* Your objective
Throughout the records below, find each line holding "tape" and copy it.

* Source data

########

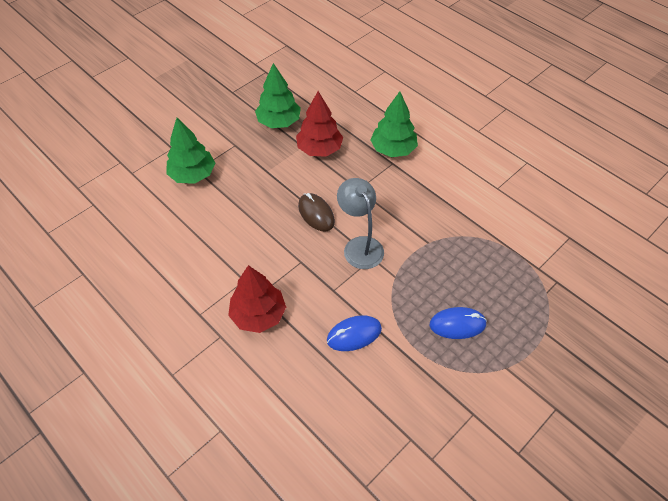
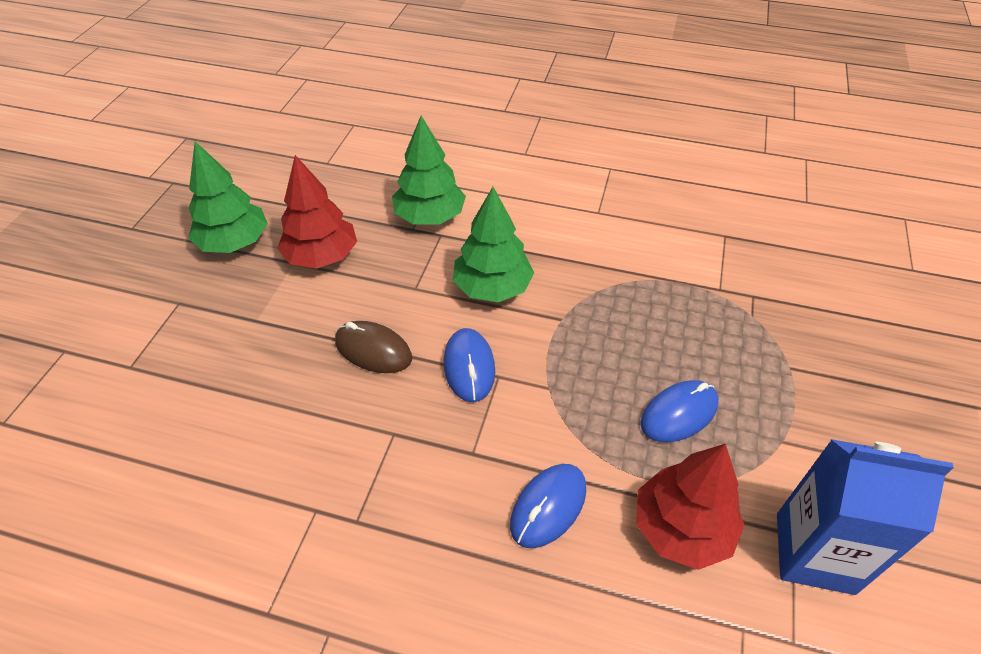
camera: 30 degrees left, 5 degrees down
(193, 175) = (126, 378): green tree -> green tree (492, 288)
(258, 315) = (375, 557): red tree -> red tree (682, 528)
(360, 246) = (469, 367): grey lamp -> blue mouse
(477, 428) = (814, 553): none -> blue carton

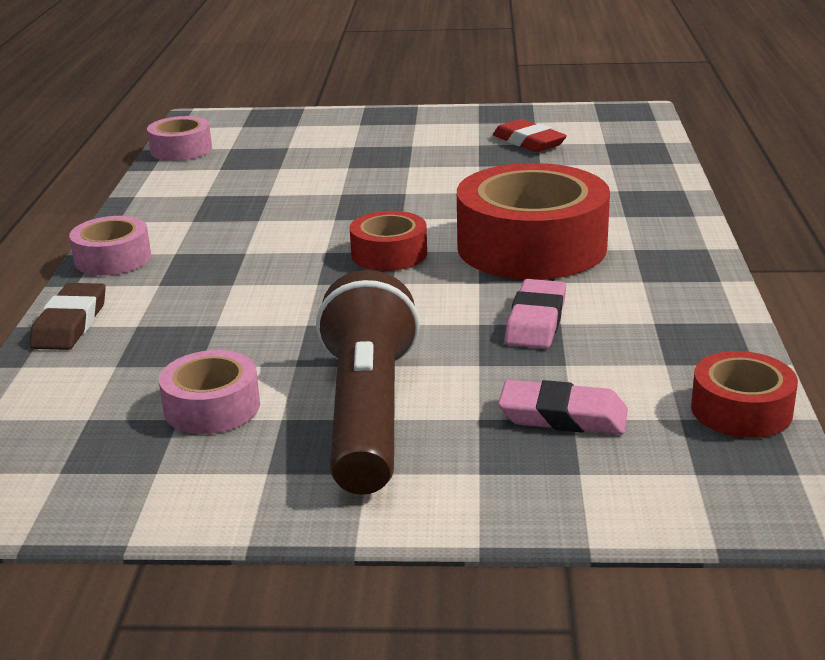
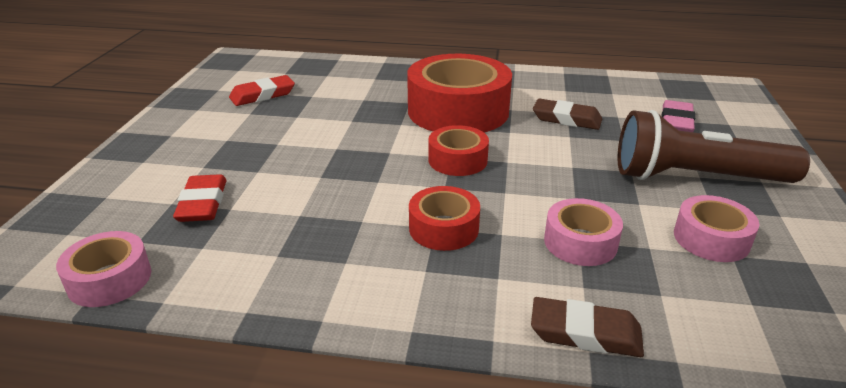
camera: 85 degrees left, 5 degrees up
(113, 258) = (430, 315): pink tape -> pink tape (580, 242)
(287, 157) = (203, 203): none -> red eraser
(536, 321) = (566, 119): pink eraser -> brown eraser
(741, 410) = (655, 83): red tape -> red tape (443, 228)

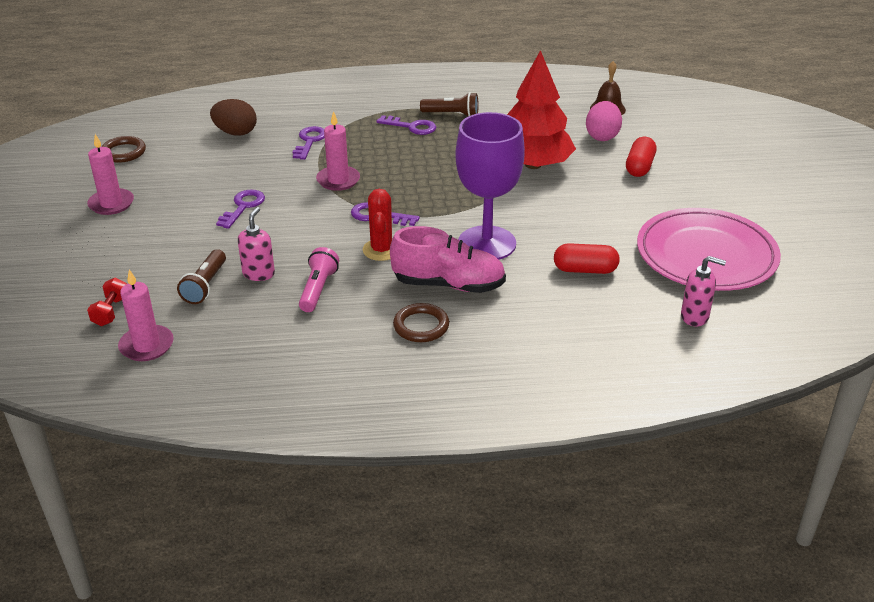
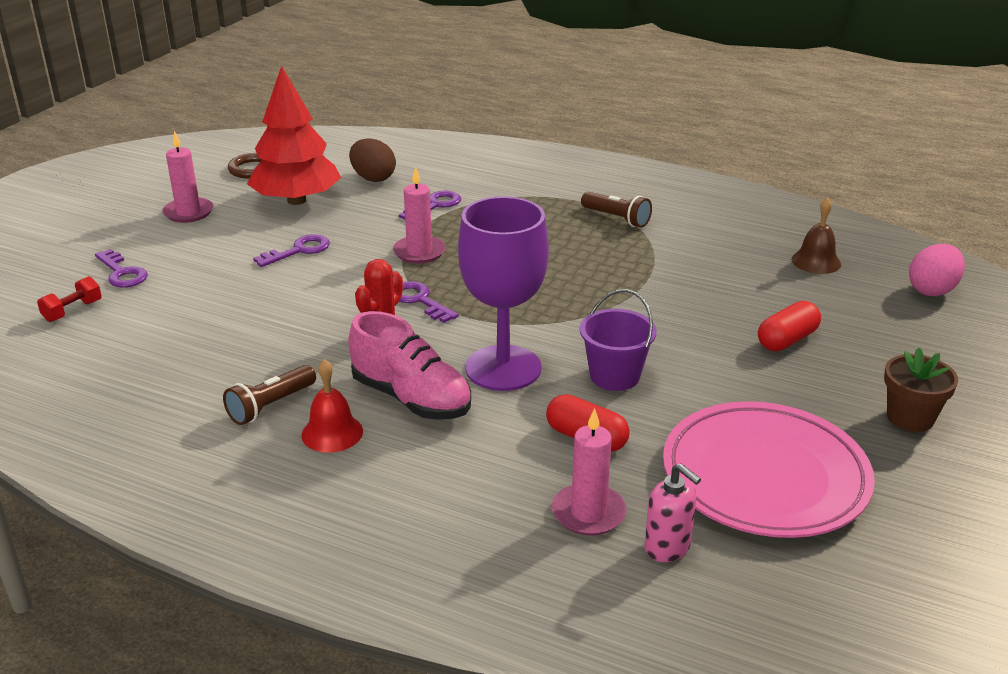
camera: 30 degrees right, 5 degrees down
(147, 346) = (63, 354): pink candle -> pink candle (588, 513)
(205, 286) = (178, 315): brown flashlight -> brown flashlight (270, 406)
(259, 273) = (238, 320): pink soap dispenser -> none
(318, 289) = (275, 355): pink flashlight -> none
(411, 127) = (557, 219): purple key -> purple key (122, 273)
(421, 326) = (332, 433): brown ring -> red bell
(533, 164) = (653, 298): red tree -> red tree (297, 200)
(562, 224) = (614, 376): none -> purple bucket
(602, 136) = (775, 291): pink egg -> pink egg (932, 290)
(749, 193) = (910, 418): none -> brown flower pot

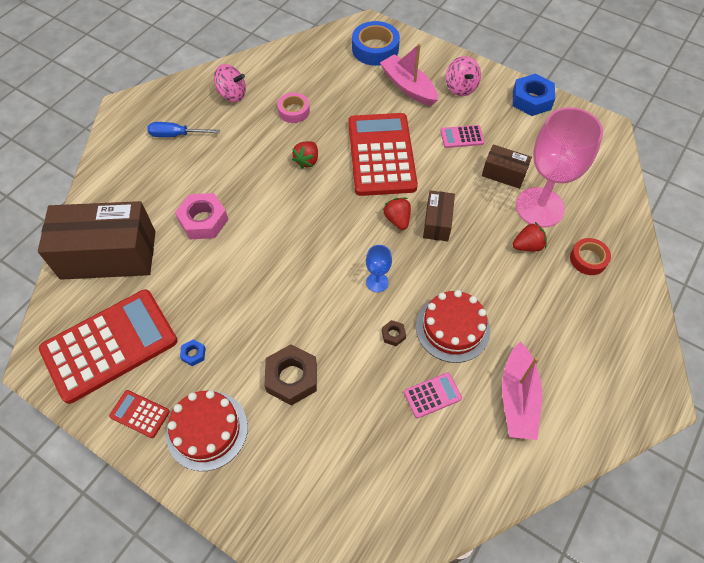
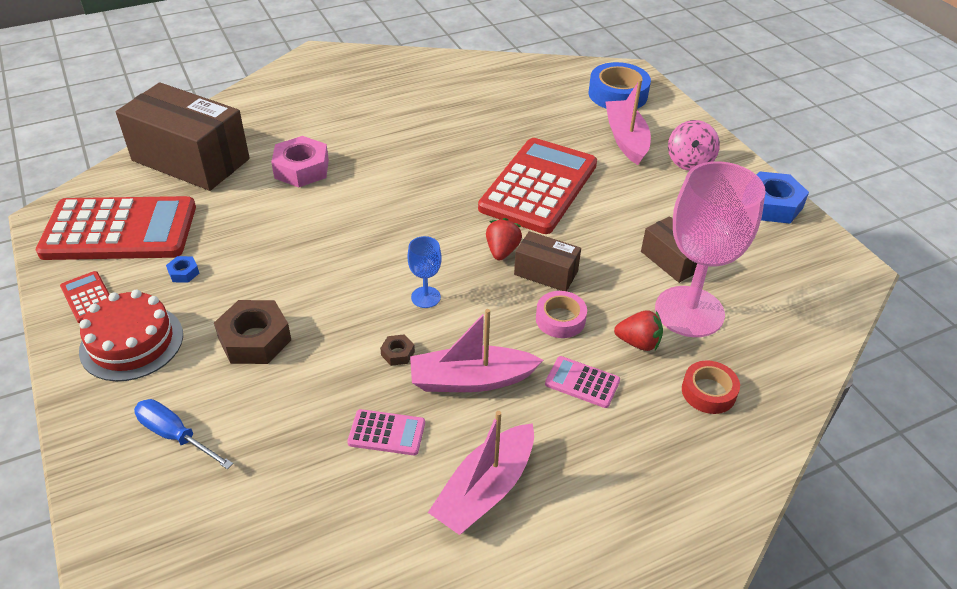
camera: 30 degrees right, 15 degrees down
(176, 135) = (344, 92): blue screwdriver -> blue screwdriver (175, 435)
(232, 94) = (429, 80): pink spinning top -> none
(294, 111) = (478, 115): pink tape -> pink tape (560, 319)
(307, 161) = (452, 161): red strawberry -> none
(437, 223) = (546, 273): brown box -> brown box turned 75 degrees clockwise
(452, 328) = (471, 380): red cake -> pink boat
(462, 137) = (649, 206): pink calculator -> pink calculator (582, 382)

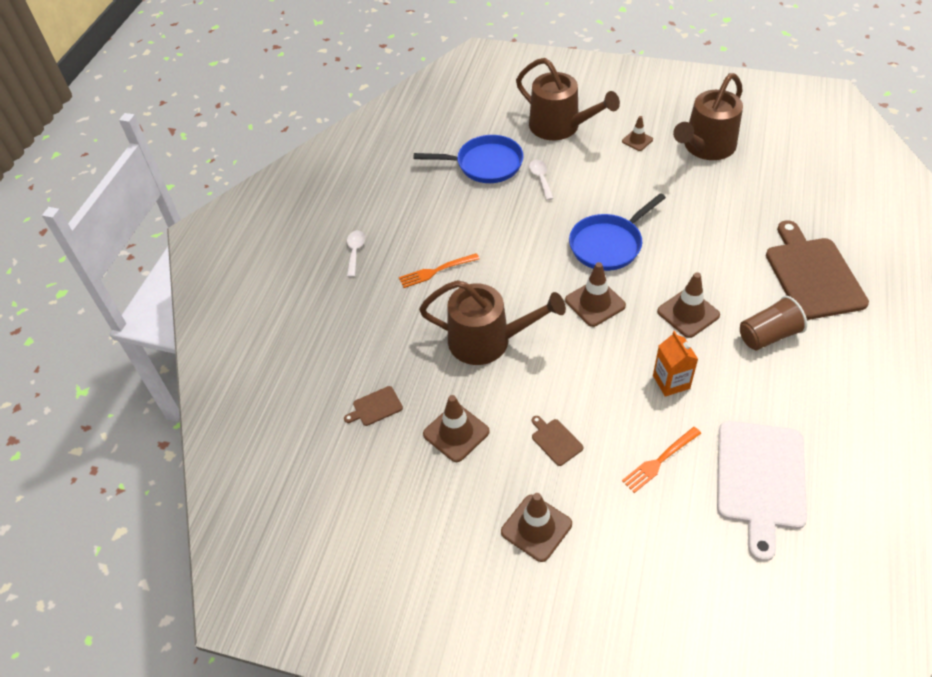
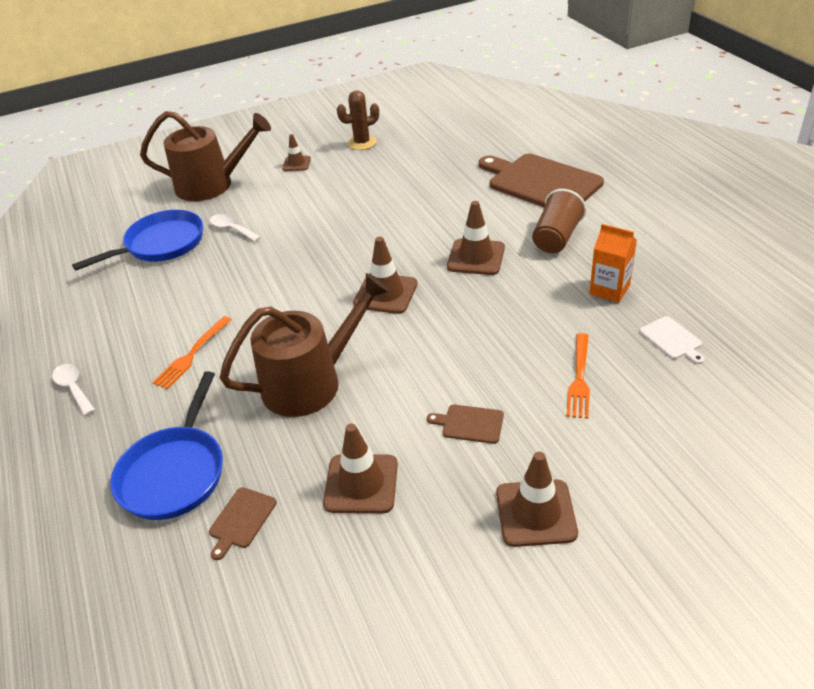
camera: 40 degrees left, 10 degrees down
(608, 244) = (350, 245): blue pan -> blue pan (175, 472)
(671, 382) = (519, 313): orange carton -> orange carton (609, 290)
(706, 147) = (362, 143): brown watering can -> brown cactus
(760, 480) = (672, 339): white cutting board -> white cutting board, size x0.42

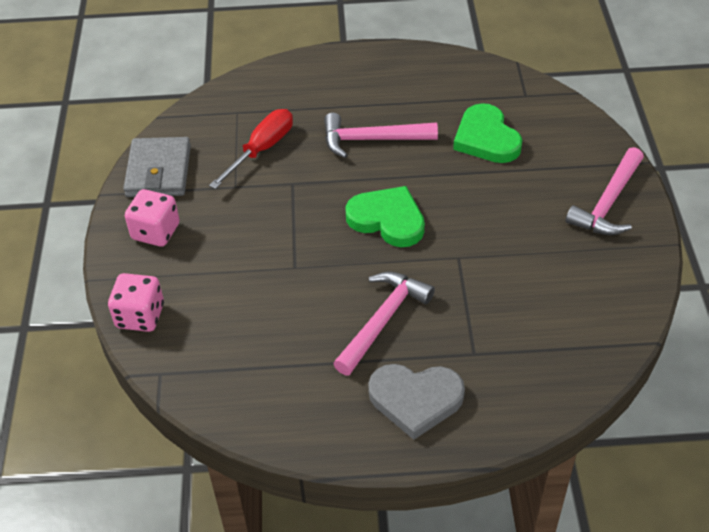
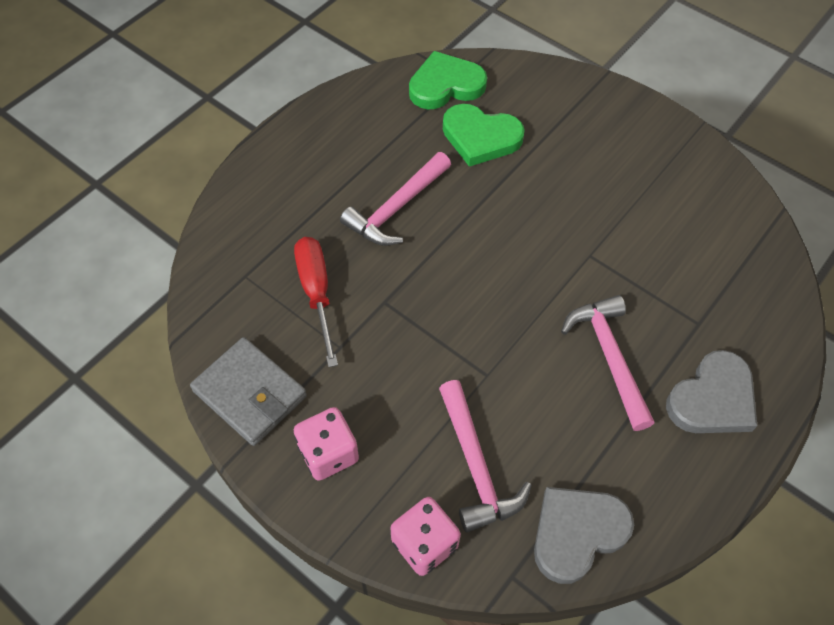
camera: 50 degrees left, 10 degrees up
(224, 387) = (577, 533): none -> grey heart
(387, 219) = (500, 269): green heart -> green heart (445, 85)
(608, 203) = (626, 125): pink hammer -> pink hammer (476, 466)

########

* Final answer
(113, 258) = (430, 315): pink tape -> pink tape (580, 242)
(741, 410) = (655, 83): red tape -> red tape (443, 228)
(294, 111) = (478, 115): pink tape -> pink tape (560, 319)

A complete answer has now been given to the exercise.